■ Exercise brief
The required output is the exact run of lines below that opens at the line with "IC1 pin TEST: none -> AGND" and closes at the line with "R2: 10 (AGND, BUF) -> none".

■ Data in this exercise
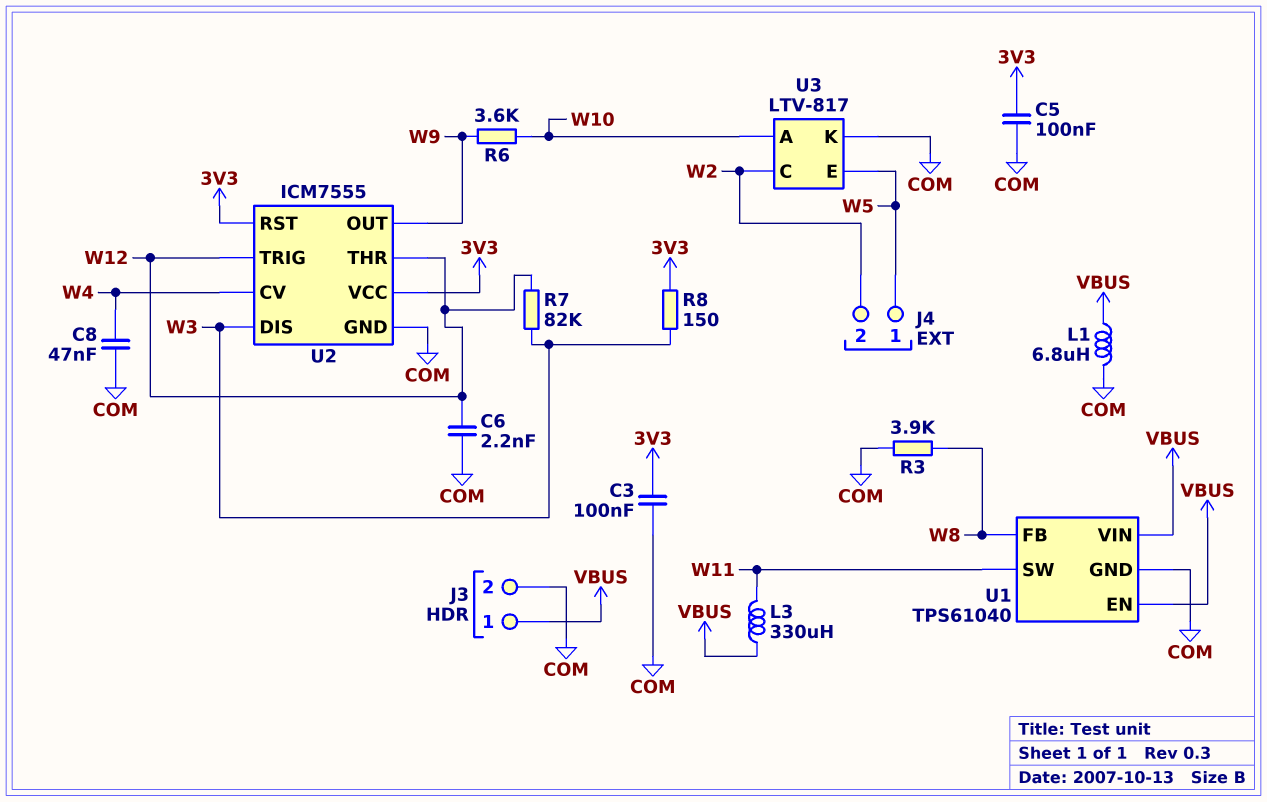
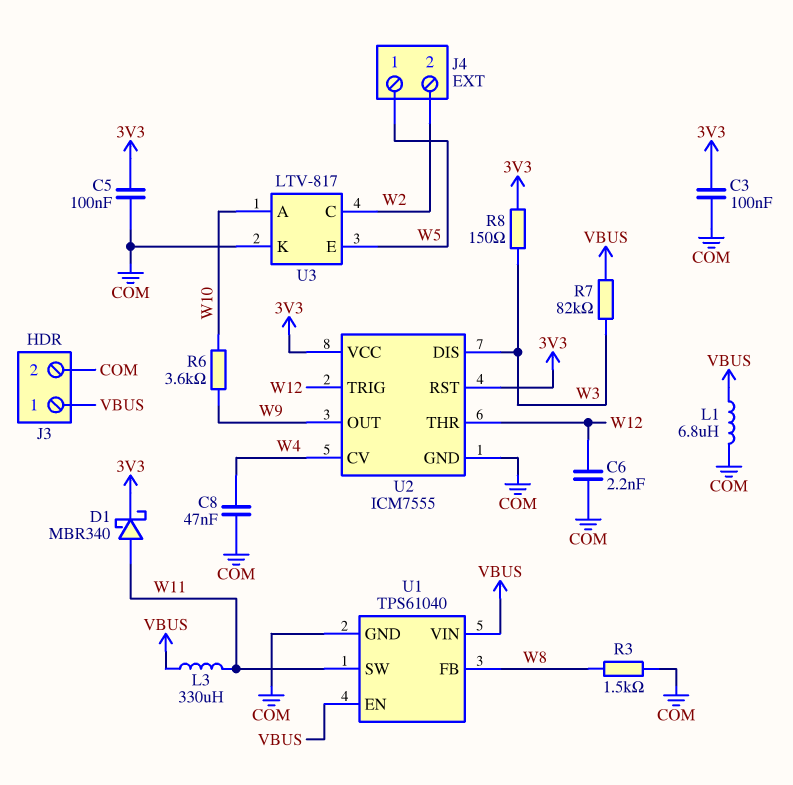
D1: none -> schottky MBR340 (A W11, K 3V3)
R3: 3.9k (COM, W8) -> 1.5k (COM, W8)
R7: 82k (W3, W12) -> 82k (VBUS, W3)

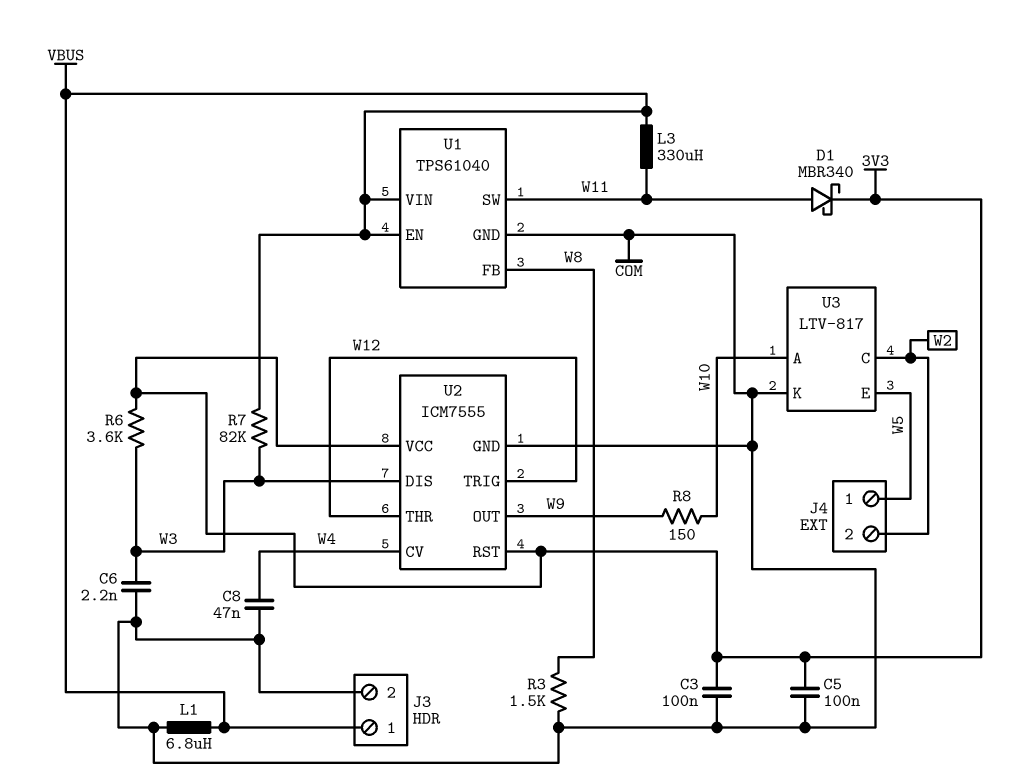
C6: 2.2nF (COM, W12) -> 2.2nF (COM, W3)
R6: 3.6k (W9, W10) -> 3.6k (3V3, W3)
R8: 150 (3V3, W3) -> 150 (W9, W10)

---

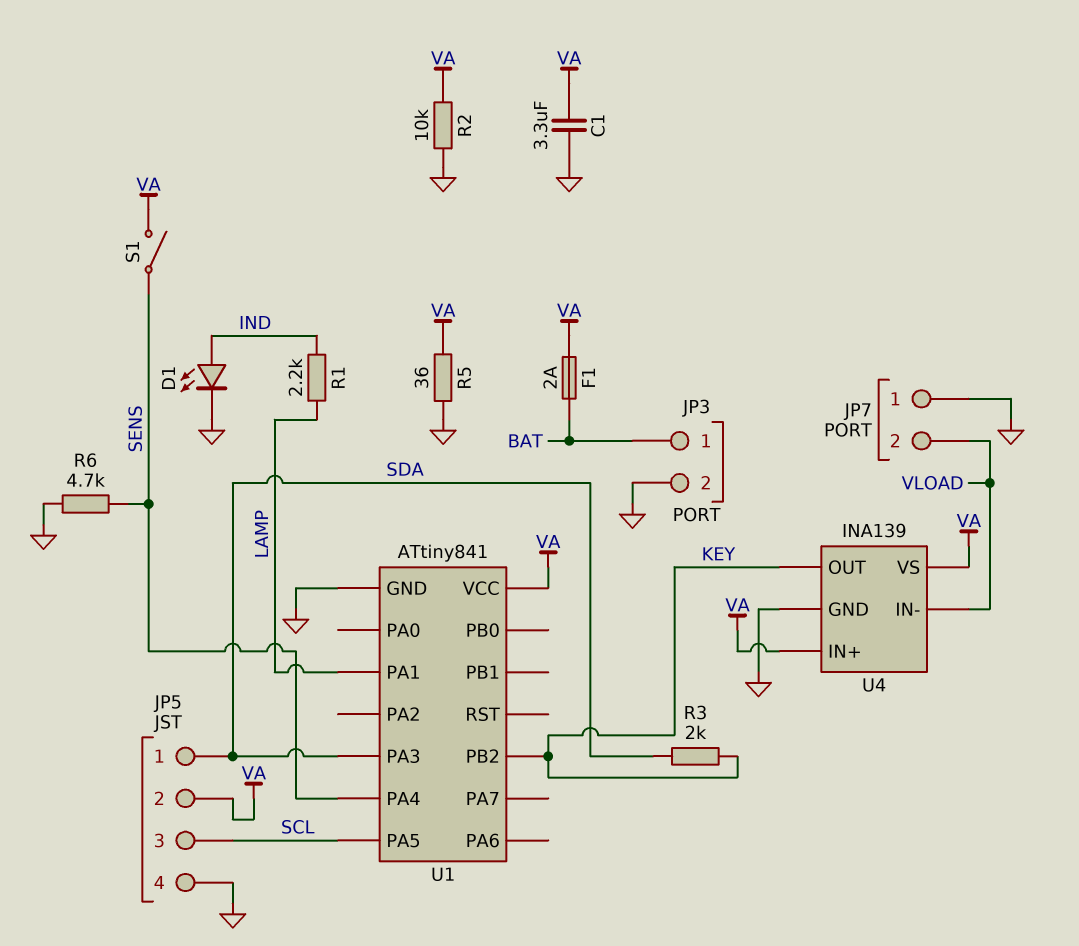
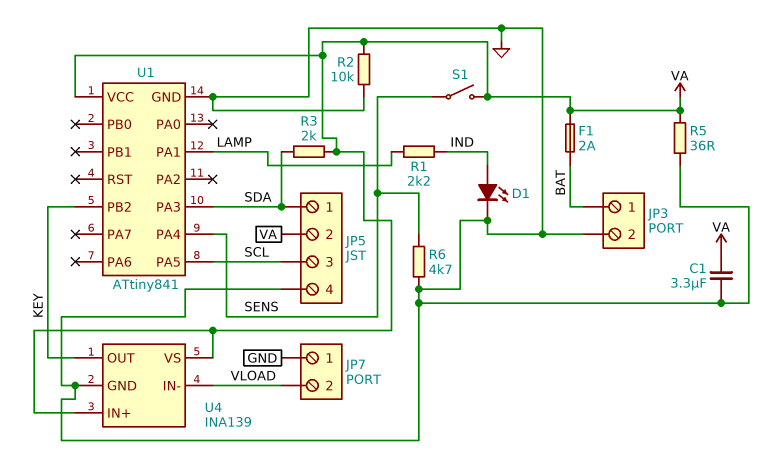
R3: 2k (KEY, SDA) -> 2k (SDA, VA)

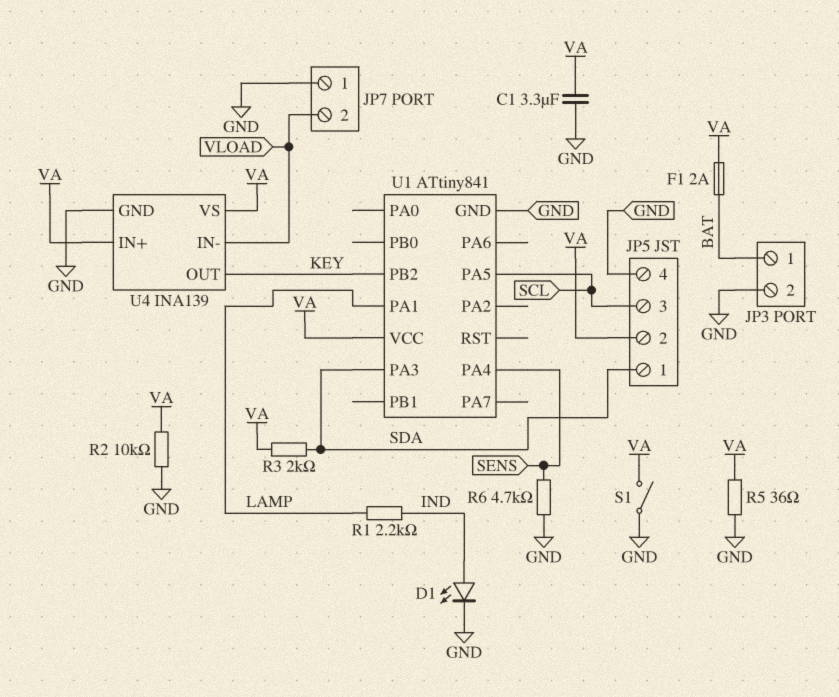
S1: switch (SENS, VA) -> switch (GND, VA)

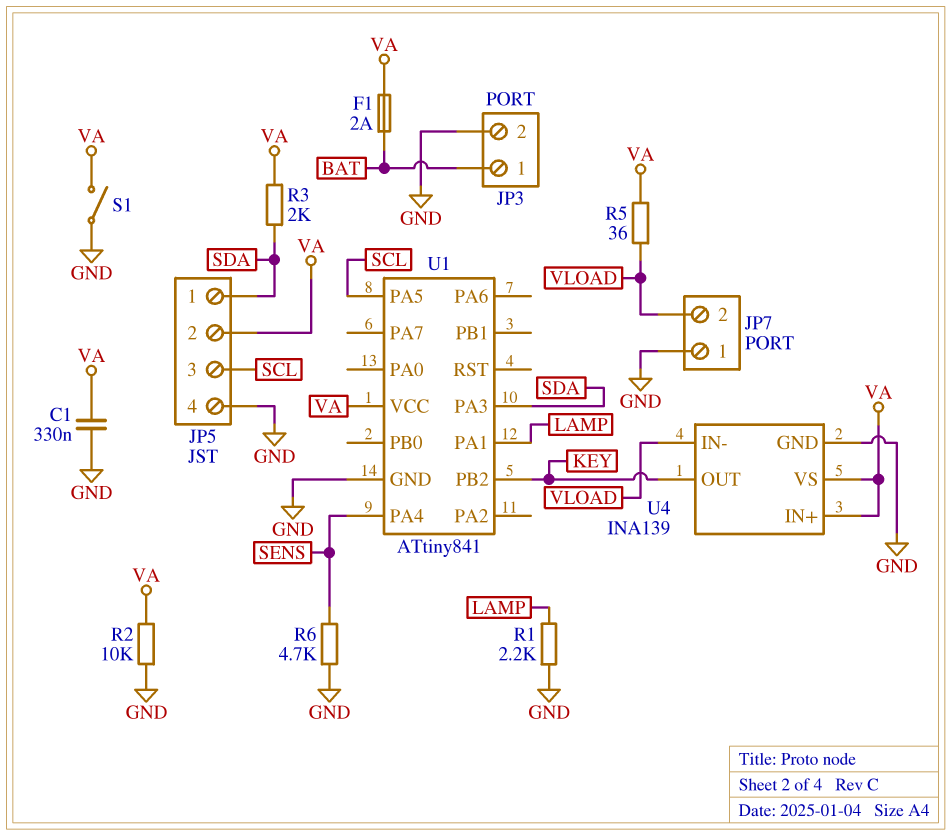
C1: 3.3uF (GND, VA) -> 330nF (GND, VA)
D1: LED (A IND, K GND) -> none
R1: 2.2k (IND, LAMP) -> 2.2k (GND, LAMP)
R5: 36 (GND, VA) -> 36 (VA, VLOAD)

* * *

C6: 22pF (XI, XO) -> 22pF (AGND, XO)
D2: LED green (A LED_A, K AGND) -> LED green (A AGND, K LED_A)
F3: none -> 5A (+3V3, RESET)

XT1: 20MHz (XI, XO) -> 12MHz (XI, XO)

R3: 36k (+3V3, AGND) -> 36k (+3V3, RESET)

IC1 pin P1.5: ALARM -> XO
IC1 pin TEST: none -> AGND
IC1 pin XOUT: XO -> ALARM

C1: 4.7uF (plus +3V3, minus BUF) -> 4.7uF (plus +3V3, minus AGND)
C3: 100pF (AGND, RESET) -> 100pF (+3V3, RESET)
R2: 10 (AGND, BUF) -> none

■ Solution for this task
IC1 pin TEST: none -> AGND
IC1 pin XOUT: XO -> ALARM

C1: 4.7uF (plus +3V3, minus BUF) -> 4.7uF (plus +3V3, minus AGND)
C3: 100pF (AGND, RESET) -> 100pF (+3V3, RESET)
R2: 10 (AGND, BUF) -> none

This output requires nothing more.